[SOURCE DATA Boundary: Start]
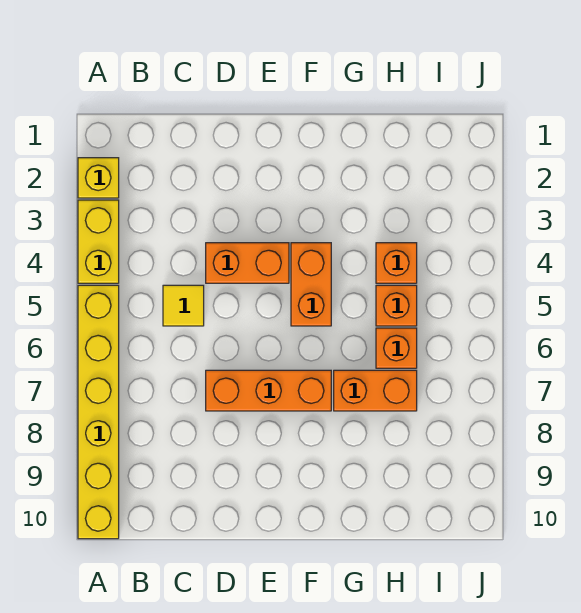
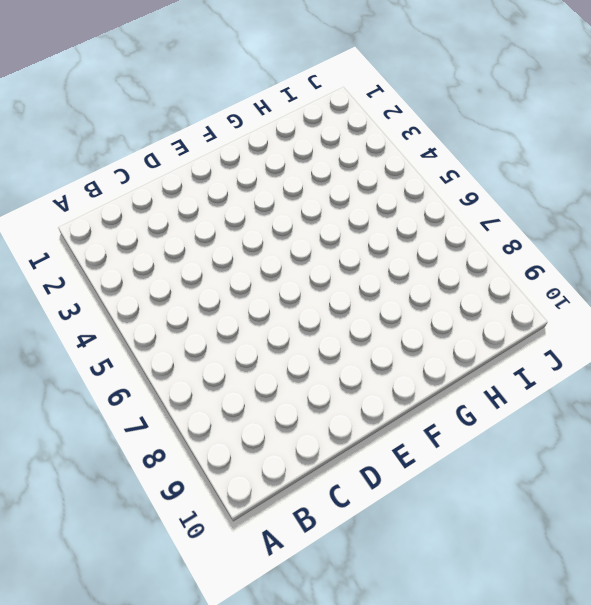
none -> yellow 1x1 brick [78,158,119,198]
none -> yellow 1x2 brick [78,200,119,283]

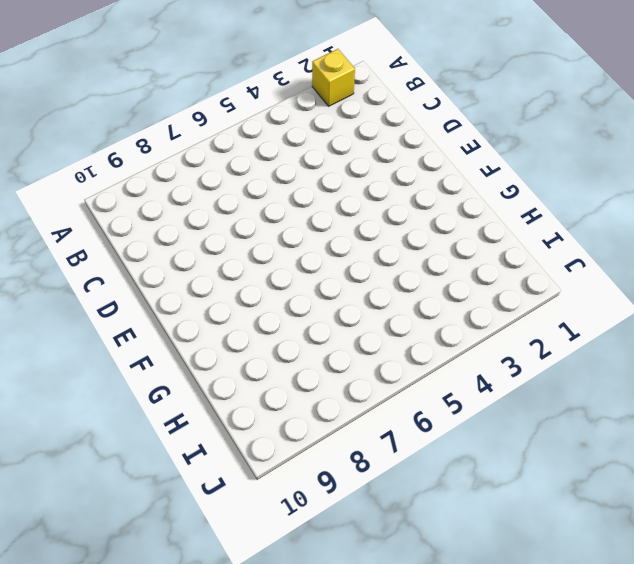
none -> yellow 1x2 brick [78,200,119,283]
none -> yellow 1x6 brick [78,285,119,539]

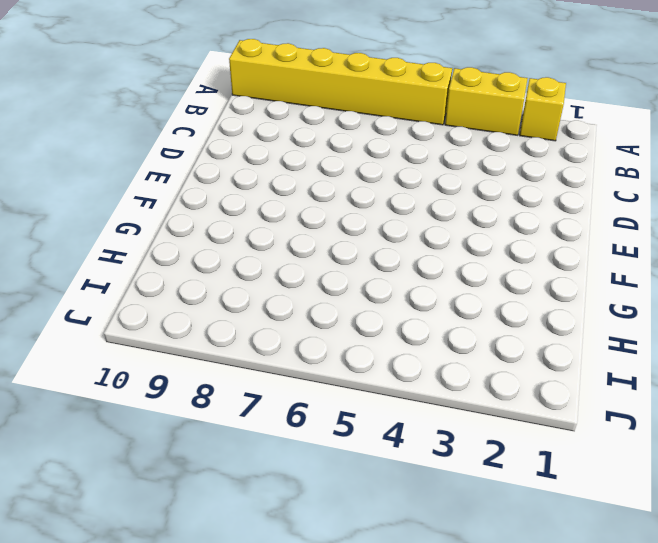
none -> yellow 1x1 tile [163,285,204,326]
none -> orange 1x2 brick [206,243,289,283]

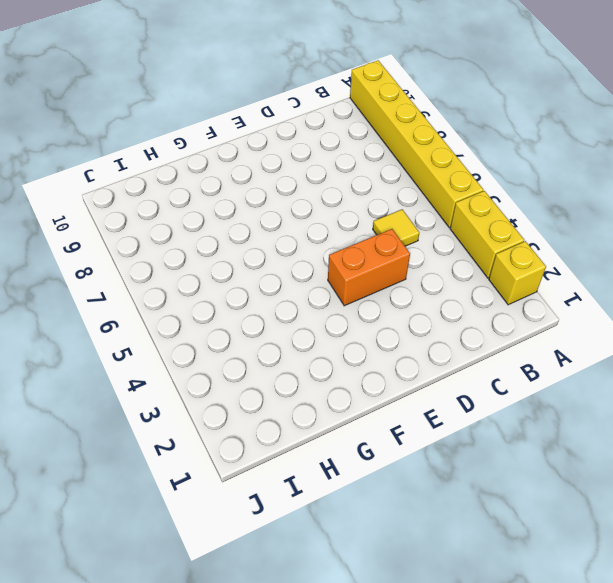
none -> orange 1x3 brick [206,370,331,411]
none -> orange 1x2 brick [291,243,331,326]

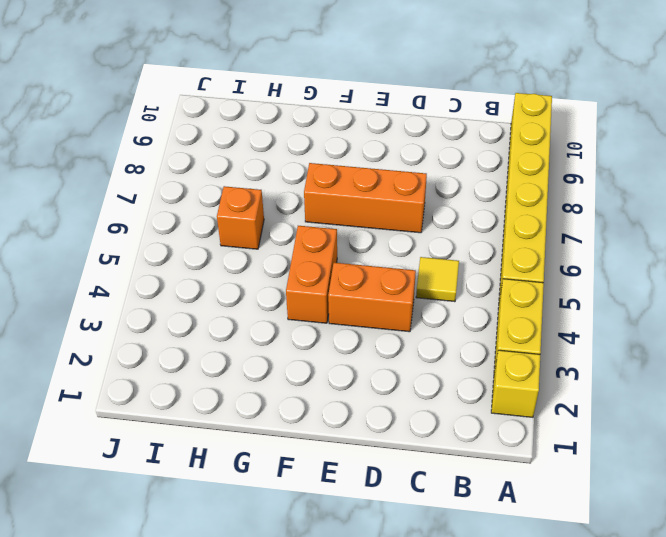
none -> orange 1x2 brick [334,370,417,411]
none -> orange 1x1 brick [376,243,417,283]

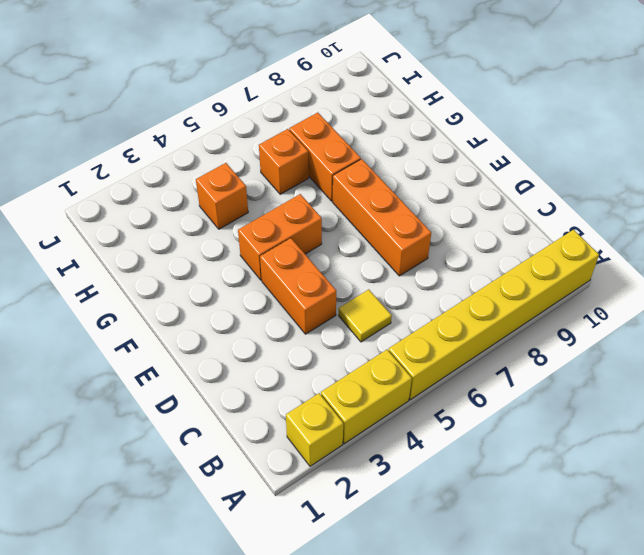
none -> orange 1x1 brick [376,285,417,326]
[SOURCE DATA Boundary: End]
[SOURCE DATA Boundary: Start]
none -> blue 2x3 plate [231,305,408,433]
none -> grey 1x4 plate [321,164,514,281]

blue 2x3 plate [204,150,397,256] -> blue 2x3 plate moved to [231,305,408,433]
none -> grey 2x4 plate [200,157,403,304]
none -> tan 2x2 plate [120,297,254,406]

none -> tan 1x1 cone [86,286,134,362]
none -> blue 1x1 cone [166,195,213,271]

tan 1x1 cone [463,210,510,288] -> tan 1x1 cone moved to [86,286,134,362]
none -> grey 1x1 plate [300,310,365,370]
[SOURCE DATA Boundary: End]
[EXERCISE PROMPT]: All that is needed is the number of lines above in which the string "plate" appears.

[TASK SOLUTION]: 6